(Itemized modification records)
▼

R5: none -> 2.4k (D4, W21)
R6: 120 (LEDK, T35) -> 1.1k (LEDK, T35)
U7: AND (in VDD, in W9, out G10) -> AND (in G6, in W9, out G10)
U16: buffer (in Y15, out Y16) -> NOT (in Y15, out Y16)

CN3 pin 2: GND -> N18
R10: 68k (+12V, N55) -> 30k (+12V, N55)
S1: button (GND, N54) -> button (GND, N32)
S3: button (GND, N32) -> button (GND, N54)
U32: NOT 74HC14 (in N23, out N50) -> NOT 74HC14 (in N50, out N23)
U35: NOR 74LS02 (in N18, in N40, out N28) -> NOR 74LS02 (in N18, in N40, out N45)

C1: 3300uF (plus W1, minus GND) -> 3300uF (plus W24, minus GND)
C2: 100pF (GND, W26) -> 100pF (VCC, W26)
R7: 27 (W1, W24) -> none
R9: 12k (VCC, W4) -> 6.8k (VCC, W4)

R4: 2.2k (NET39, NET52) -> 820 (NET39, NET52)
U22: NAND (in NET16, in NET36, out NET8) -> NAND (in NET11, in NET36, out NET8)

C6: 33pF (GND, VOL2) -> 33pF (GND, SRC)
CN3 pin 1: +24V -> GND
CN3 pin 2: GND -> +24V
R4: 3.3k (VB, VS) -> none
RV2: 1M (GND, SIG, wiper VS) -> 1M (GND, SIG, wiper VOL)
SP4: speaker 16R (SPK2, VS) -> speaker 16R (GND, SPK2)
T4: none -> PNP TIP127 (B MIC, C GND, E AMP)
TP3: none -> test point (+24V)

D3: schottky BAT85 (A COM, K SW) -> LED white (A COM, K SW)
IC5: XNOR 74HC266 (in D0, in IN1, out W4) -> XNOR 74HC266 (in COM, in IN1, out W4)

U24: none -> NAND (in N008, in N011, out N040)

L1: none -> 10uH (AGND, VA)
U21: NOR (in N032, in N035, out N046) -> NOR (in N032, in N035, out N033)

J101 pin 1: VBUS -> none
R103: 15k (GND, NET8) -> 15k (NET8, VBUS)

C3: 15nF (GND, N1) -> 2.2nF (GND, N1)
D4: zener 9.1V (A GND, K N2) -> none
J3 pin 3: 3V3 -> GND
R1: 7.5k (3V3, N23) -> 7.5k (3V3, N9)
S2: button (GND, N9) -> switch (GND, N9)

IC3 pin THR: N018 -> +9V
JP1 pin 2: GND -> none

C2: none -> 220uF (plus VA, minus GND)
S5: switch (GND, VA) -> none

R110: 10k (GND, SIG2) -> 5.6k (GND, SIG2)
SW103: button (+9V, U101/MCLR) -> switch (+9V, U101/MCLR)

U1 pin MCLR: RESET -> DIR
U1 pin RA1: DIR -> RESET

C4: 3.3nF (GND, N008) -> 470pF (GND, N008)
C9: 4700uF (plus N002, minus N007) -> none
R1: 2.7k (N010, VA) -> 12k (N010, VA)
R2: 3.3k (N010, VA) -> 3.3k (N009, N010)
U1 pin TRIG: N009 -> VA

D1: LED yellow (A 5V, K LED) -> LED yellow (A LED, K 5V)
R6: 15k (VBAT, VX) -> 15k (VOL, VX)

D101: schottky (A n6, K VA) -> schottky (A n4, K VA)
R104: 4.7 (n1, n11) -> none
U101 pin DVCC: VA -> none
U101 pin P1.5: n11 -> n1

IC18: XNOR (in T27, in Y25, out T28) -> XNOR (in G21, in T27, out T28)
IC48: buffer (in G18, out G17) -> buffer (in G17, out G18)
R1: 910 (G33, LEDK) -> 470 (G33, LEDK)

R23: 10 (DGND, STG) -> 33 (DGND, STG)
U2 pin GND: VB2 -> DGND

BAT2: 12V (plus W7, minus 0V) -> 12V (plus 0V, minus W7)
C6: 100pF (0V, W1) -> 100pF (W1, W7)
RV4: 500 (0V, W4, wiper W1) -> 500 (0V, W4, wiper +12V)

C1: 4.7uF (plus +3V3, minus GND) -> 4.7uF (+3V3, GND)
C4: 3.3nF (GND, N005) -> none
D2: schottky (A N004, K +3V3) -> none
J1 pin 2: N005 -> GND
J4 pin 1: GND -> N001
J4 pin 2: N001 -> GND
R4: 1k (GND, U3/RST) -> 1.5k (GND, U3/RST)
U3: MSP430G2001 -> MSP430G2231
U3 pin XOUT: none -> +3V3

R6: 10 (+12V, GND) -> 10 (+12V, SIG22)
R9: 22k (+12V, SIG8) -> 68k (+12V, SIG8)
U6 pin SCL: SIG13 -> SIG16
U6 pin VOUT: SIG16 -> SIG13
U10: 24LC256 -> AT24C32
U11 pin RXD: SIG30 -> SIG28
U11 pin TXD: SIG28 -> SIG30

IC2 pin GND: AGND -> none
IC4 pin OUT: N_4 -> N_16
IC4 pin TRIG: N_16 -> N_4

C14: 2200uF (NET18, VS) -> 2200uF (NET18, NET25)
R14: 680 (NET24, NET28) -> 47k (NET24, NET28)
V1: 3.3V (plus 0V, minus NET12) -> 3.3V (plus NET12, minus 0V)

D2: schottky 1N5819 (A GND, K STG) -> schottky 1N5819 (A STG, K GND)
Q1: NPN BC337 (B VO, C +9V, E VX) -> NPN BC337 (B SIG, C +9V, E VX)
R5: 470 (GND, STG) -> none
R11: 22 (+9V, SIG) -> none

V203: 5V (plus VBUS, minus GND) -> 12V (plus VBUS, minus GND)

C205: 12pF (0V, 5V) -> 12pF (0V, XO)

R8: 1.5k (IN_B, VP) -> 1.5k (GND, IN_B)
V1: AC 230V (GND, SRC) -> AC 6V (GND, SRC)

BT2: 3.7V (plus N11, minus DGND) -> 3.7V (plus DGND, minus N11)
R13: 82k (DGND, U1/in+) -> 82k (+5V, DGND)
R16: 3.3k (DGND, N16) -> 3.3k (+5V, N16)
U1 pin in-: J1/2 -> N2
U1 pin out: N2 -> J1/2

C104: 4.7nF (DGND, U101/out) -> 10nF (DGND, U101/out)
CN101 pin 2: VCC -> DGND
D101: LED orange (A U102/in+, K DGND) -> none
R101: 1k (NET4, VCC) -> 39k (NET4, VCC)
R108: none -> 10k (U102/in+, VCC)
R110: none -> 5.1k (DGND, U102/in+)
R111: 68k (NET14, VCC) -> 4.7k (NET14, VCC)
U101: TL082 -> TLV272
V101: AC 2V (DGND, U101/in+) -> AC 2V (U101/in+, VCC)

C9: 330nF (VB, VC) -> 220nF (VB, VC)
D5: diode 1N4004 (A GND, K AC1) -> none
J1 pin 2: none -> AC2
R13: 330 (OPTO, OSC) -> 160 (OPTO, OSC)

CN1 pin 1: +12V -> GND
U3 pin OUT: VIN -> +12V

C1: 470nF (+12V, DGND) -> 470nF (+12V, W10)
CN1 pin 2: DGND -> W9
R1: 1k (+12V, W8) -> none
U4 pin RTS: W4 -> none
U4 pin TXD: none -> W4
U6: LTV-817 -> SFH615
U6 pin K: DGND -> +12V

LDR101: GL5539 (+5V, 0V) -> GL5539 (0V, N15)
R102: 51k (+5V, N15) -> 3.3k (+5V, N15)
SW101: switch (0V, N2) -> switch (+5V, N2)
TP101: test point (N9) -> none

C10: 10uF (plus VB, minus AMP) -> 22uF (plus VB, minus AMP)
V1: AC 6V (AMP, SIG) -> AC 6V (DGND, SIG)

▲

Exercise description
All lines above from the one containing "IC18: XNOR (in" to the one containing "U10: 24LC256 -> AT24C32" must be repeated exactly, both lines included, and no others.

Solution to the exercise
IC18: XNOR (in T27, in Y25, out T28) -> XNOR (in G21, in T27, out T28)
IC48: buffer (in G18, out G17) -> buffer (in G17, out G18)
R1: 910 (G33, LEDK) -> 470 (G33, LEDK)

R23: 10 (DGND, STG) -> 33 (DGND, STG)
U2 pin GND: VB2 -> DGND

BAT2: 12V (plus W7, minus 0V) -> 12V (plus 0V, minus W7)
C6: 100pF (0V, W1) -> 100pF (W1, W7)
RV4: 500 (0V, W4, wiper W1) -> 500 (0V, W4, wiper +12V)

C1: 4.7uF (plus +3V3, minus GND) -> 4.7uF (+3V3, GND)
C4: 3.3nF (GND, N005) -> none
D2: schottky (A N004, K +3V3) -> none
J1 pin 2: N005 -> GND
J4 pin 1: GND -> N001
J4 pin 2: N001 -> GND
R4: 1k (GND, U3/RST) -> 1.5k (GND, U3/RST)
U3: MSP430G2001 -> MSP430G2231
U3 pin XOUT: none -> +3V3

R6: 10 (+12V, GND) -> 10 (+12V, SIG22)
R9: 22k (+12V, SIG8) -> 68k (+12V, SIG8)
U6 pin SCL: SIG13 -> SIG16
U6 pin VOUT: SIG16 -> SIG13
U10: 24LC256 -> AT24C32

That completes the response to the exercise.